_Data provided_.

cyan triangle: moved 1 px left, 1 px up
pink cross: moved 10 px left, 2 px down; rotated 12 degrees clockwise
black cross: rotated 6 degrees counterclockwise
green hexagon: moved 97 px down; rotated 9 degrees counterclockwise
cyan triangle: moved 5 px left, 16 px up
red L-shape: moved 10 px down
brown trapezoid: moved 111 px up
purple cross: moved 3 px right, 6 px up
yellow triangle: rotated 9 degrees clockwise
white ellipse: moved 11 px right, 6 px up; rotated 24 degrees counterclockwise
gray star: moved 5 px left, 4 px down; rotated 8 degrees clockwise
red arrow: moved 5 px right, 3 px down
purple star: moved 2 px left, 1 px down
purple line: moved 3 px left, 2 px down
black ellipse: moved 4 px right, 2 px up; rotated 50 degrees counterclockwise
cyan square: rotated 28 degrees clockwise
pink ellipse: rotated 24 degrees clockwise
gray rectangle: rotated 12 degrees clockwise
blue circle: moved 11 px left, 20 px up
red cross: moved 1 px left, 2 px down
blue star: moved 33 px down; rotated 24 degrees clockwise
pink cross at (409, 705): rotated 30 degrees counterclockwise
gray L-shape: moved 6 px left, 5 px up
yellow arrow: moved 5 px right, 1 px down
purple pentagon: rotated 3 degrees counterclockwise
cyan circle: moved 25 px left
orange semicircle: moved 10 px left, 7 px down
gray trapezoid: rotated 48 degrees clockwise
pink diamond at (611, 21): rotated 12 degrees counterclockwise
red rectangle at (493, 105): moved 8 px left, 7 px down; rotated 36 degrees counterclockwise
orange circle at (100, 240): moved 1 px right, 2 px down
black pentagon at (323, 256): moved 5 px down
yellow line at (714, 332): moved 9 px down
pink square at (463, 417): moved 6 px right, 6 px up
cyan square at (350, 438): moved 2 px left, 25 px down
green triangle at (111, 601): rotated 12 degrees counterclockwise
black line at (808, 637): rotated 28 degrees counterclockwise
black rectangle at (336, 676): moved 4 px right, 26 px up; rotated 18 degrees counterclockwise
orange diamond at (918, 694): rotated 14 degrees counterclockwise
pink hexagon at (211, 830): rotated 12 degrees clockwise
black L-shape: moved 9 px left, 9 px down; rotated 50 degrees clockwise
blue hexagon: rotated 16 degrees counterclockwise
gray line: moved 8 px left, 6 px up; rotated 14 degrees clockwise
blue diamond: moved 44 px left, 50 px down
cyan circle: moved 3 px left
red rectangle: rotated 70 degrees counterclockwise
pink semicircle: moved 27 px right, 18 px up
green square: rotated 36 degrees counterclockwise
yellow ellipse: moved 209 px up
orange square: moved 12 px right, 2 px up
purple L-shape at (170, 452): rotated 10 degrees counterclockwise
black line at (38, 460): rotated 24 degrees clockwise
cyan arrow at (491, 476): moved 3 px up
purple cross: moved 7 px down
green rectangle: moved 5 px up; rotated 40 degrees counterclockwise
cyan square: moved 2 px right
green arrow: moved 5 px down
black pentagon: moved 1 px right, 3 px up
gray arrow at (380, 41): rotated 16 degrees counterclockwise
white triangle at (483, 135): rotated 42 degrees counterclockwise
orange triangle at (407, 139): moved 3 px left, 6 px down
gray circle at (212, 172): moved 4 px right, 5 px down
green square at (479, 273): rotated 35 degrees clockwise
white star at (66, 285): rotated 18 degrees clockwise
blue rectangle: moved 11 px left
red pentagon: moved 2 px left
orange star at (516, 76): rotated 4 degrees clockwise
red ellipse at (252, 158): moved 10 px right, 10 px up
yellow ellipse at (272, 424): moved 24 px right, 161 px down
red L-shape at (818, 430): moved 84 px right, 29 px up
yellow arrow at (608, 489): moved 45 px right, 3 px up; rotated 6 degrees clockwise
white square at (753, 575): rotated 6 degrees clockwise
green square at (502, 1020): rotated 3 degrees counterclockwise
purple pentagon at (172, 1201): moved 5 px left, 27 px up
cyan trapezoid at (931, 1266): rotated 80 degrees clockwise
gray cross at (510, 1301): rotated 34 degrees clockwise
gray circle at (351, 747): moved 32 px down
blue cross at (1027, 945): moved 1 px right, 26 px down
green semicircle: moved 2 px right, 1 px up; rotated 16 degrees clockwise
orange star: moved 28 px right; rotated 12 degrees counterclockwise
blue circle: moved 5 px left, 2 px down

_Work instruction_. Given the records above, restate word for word only the lines starting at the one with "gray circle at (212, 172): moved" and ending at the one with "purple pentagon at".

_Exercise result_.
gray circle at (212, 172): moved 4 px right, 5 px down
green square at (479, 273): rotated 35 degrees clockwise
white star at (66, 285): rotated 18 degrees clockwise
blue rectangle: moved 11 px left
red pentagon: moved 2 px left
orange star at (516, 76): rotated 4 degrees clockwise
red ellipse at (252, 158): moved 10 px right, 10 px up
yellow ellipse at (272, 424): moved 24 px right, 161 px down
red L-shape at (818, 430): moved 84 px right, 29 px up
yellow arrow at (608, 489): moved 45 px right, 3 px up; rotated 6 degrees clockwise
white square at (753, 575): rotated 6 degrees clockwise
green square at (502, 1020): rotated 3 degrees counterclockwise
purple pentagon at (172, 1201): moved 5 px left, 27 px up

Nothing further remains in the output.